(Beginning of GIVEN ENTRIES)
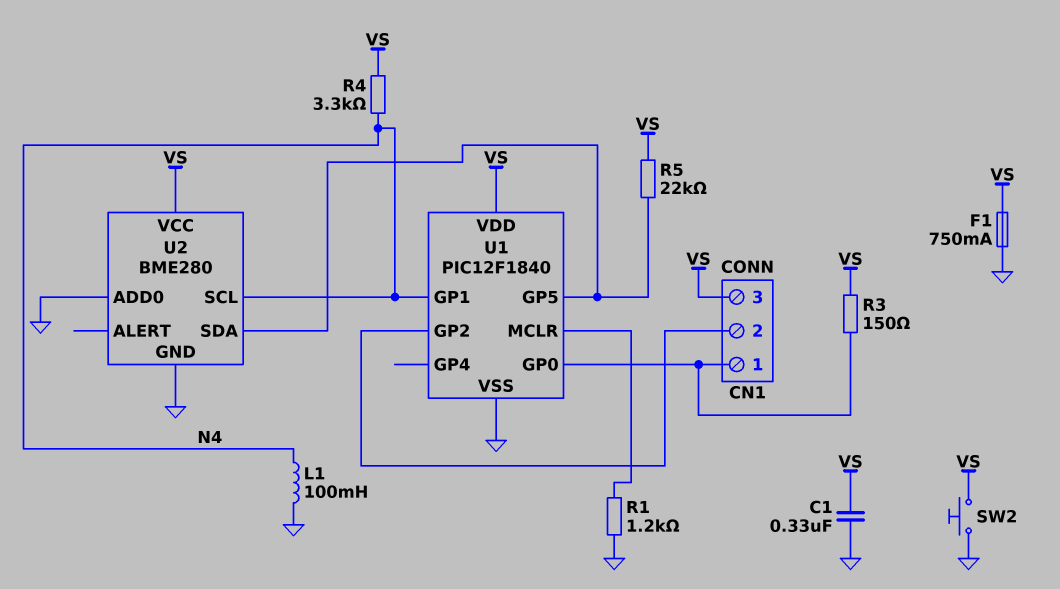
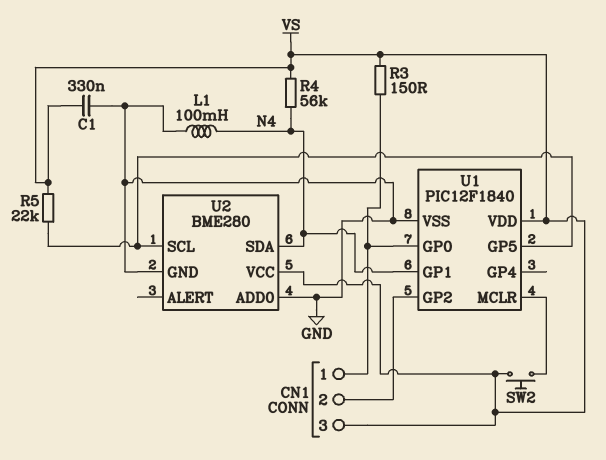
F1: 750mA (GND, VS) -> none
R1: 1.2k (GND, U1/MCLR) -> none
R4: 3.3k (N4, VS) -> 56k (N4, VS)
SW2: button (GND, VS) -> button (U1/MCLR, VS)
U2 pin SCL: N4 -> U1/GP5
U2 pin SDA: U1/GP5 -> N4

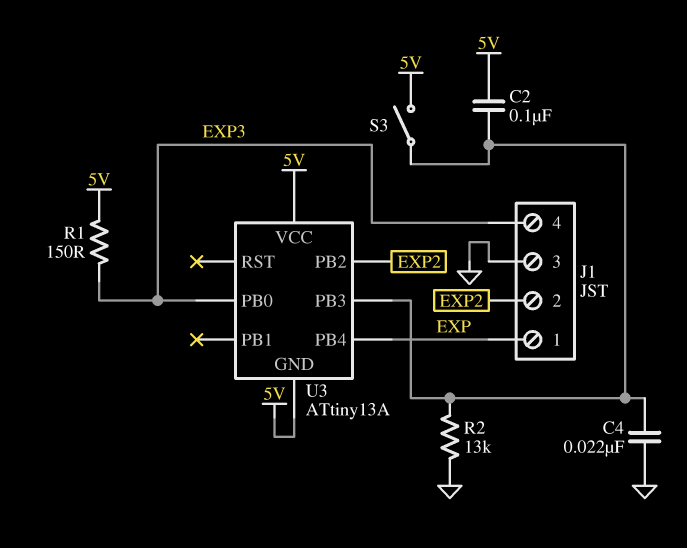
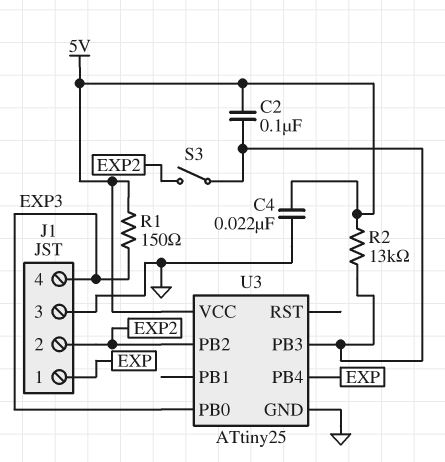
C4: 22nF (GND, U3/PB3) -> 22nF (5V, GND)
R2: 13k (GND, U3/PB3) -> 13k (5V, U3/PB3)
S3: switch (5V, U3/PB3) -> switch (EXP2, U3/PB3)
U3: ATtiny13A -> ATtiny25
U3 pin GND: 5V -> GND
(End of GIVEN ENTRIES)
- _WORK ORDER_: Reproduce each line of the material containing the word "none".

- _SOLUTION TO THE EXERCISE_:
F1: 750mA (GND, VS) -> none
R1: 1.2k (GND, U1/MCLR) -> none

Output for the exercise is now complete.